Requirement:
The entries below contain a line with "pink L-shape: (134, 194) -> (263, 366), moved" and a line with "green triangle: (146, 829)". Quote exactly those two lines and all lines between them.

Records for this task:
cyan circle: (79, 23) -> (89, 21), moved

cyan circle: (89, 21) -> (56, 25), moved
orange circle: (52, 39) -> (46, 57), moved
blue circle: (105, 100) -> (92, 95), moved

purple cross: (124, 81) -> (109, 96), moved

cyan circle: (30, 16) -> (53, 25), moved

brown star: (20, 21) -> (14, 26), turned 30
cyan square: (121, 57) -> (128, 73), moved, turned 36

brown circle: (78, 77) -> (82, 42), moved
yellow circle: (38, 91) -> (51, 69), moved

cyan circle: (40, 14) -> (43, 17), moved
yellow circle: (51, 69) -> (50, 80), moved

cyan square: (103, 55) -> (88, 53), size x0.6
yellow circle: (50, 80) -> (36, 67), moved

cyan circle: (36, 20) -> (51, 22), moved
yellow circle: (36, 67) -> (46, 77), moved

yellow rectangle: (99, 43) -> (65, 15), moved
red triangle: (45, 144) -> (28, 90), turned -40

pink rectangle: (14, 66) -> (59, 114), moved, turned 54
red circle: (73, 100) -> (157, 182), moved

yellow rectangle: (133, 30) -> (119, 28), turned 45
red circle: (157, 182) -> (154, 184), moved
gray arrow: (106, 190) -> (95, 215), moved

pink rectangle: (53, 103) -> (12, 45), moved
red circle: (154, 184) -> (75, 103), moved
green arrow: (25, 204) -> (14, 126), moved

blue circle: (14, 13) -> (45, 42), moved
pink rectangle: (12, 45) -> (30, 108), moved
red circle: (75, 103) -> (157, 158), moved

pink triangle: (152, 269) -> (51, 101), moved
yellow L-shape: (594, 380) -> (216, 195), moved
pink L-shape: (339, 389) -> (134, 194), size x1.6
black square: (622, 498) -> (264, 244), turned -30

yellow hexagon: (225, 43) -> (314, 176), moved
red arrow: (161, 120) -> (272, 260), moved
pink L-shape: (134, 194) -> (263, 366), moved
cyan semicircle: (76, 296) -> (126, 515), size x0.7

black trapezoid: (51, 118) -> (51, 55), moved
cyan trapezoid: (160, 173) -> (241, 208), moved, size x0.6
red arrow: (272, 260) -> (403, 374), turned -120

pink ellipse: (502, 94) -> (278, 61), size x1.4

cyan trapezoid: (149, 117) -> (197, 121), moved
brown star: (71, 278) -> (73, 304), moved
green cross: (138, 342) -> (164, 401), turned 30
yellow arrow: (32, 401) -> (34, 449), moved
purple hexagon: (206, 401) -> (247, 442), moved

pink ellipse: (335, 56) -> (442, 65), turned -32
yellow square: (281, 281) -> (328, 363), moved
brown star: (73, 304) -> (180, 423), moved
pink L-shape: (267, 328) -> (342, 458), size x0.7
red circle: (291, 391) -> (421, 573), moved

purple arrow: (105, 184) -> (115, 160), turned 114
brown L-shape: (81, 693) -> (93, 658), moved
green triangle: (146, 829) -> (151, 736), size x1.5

...

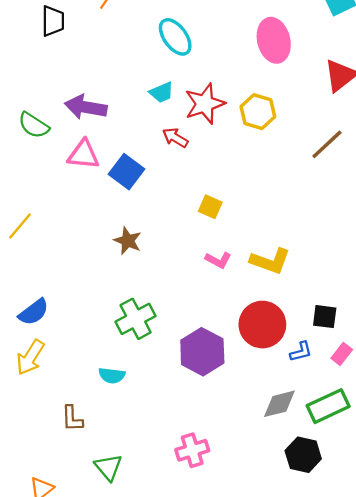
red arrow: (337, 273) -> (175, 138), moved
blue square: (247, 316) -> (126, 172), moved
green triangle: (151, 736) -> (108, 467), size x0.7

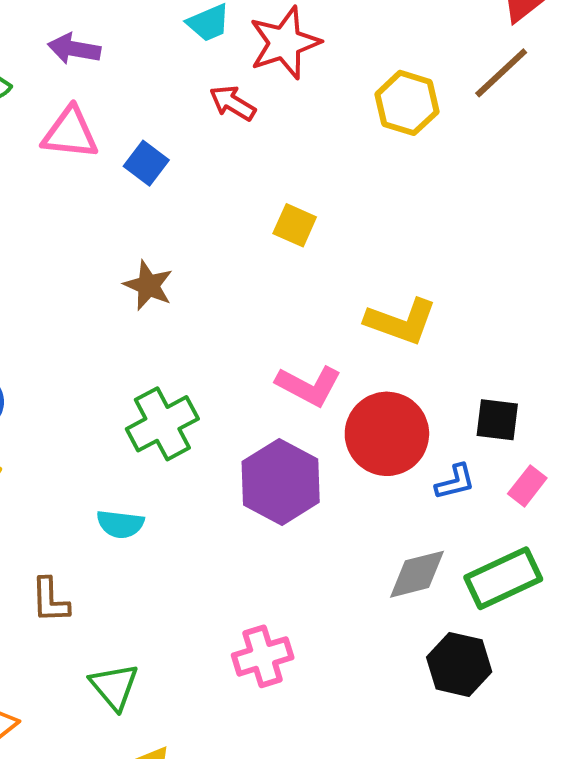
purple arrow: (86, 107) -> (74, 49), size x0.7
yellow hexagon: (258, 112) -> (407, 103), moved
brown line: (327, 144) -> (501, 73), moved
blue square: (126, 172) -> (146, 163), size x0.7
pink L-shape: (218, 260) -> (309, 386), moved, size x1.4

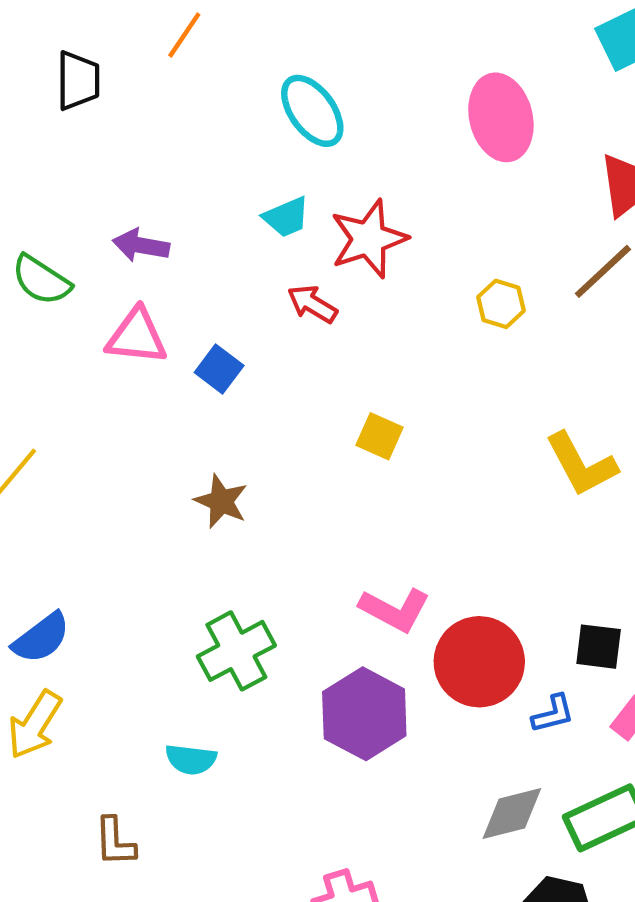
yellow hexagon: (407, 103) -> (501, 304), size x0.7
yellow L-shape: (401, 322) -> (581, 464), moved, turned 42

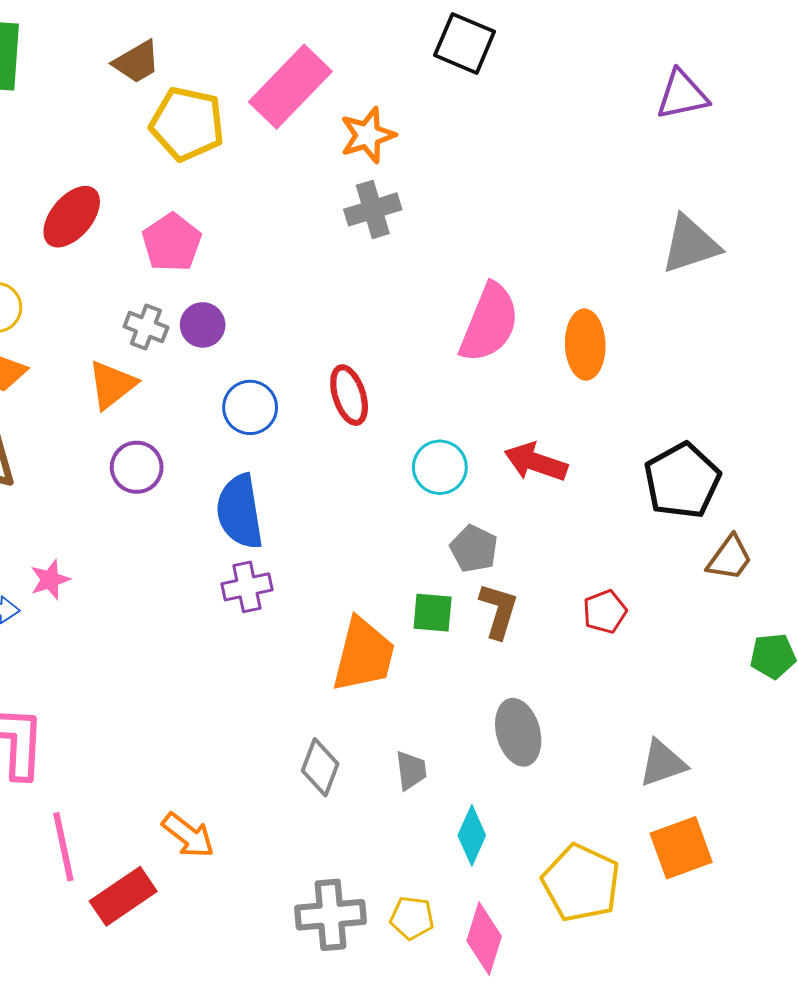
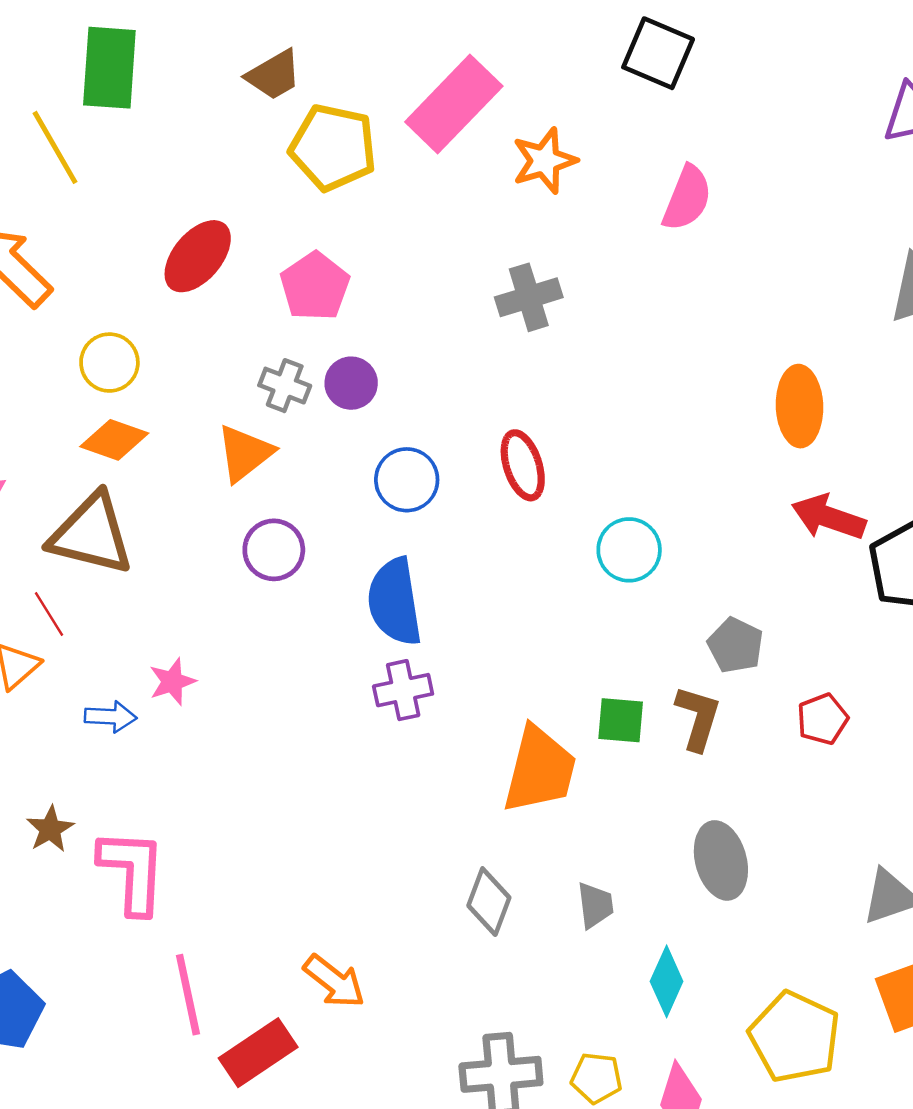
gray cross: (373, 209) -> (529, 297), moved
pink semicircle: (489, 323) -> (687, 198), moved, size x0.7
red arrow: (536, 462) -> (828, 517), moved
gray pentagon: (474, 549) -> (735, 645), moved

==

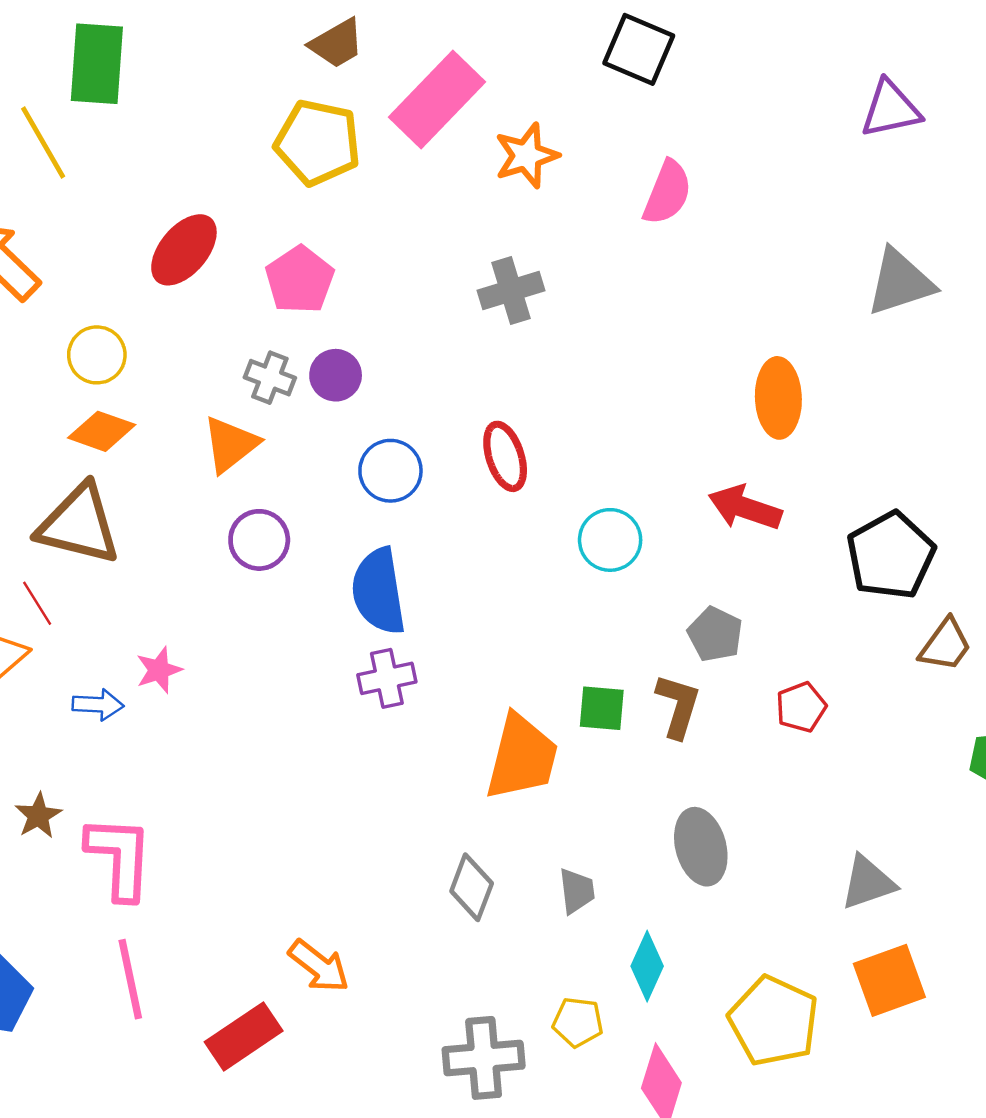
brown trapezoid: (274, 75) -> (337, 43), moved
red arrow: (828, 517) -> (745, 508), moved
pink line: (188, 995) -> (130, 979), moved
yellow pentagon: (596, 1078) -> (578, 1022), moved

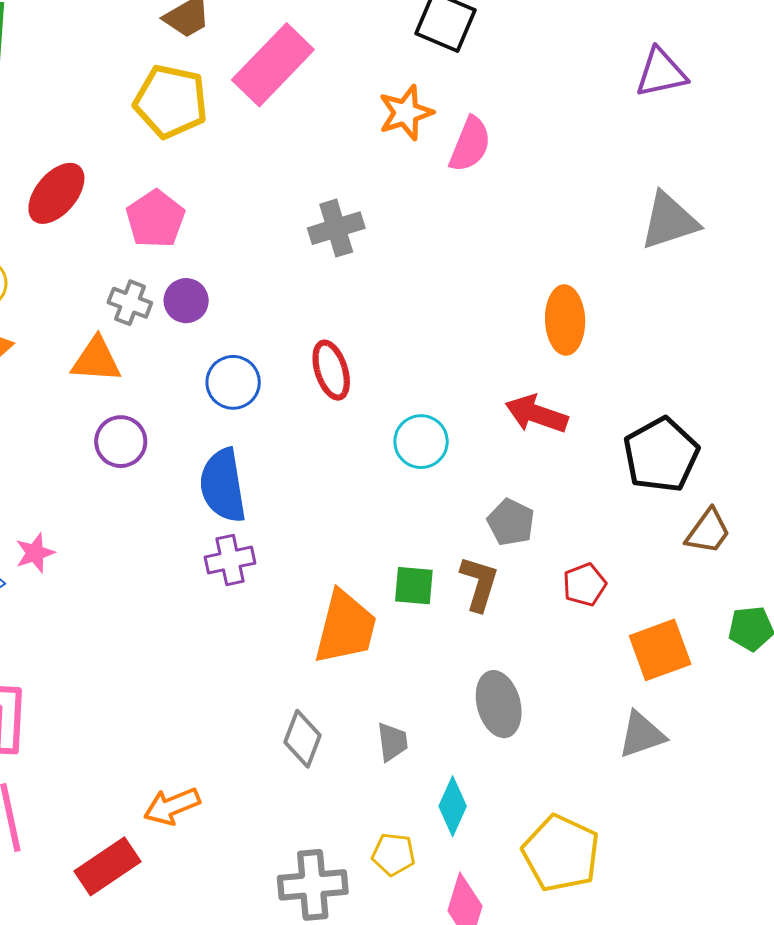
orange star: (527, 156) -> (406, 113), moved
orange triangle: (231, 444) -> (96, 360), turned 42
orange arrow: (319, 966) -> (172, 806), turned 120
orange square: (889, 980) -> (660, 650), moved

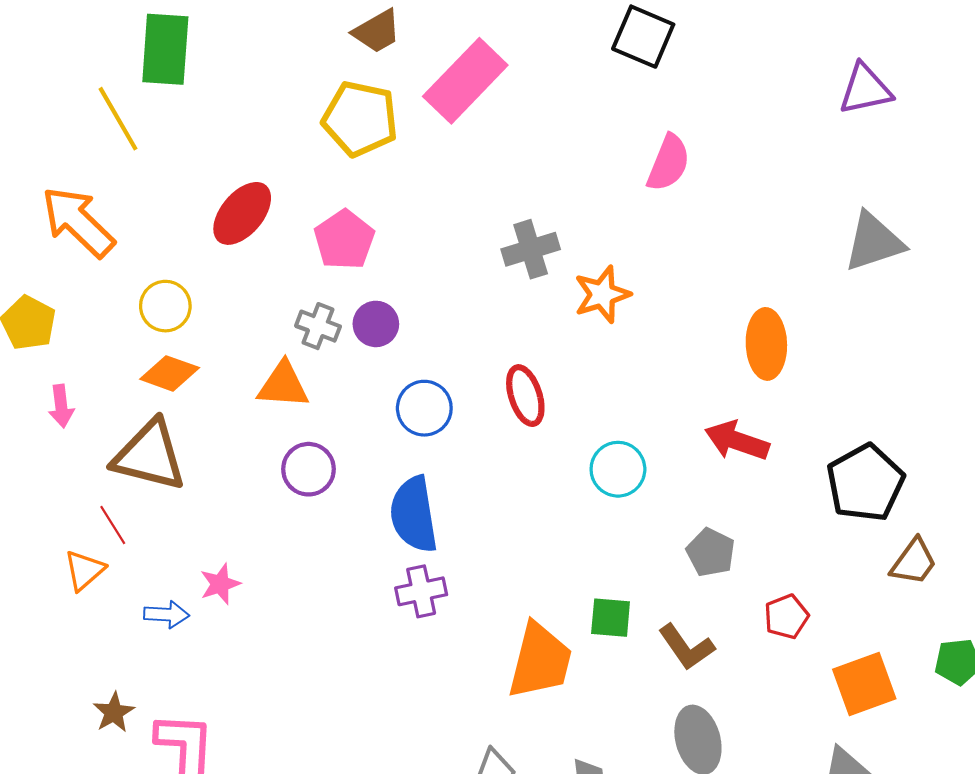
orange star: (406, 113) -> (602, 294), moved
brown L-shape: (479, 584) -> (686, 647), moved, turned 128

Exercise solution:
pink L-shape: (134, 194) -> (263, 366), moved
cyan semicircle: (76, 296) -> (126, 515), size x0.7

black trapezoid: (51, 118) -> (51, 55), moved
cyan trapezoid: (160, 173) -> (241, 208), moved, size x0.6
red arrow: (272, 260) -> (403, 374), turned -120

pink ellipse: (502, 94) -> (278, 61), size x1.4

cyan trapezoid: (149, 117) -> (197, 121), moved
brown star: (71, 278) -> (73, 304), moved
green cross: (138, 342) -> (164, 401), turned 30
yellow arrow: (32, 401) -> (34, 449), moved
purple hexagon: (206, 401) -> (247, 442), moved

pink ellipse: (335, 56) -> (442, 65), turned -32
yellow square: (281, 281) -> (328, 363), moved
brown star: (73, 304) -> (180, 423), moved
pink L-shape: (267, 328) -> (342, 458), size x0.7
red circle: (291, 391) -> (421, 573), moved

purple arrow: (105, 184) -> (115, 160), turned 114
brown L-shape: (81, 693) -> (93, 658), moved
green triangle: (146, 829) -> (151, 736), size x1.5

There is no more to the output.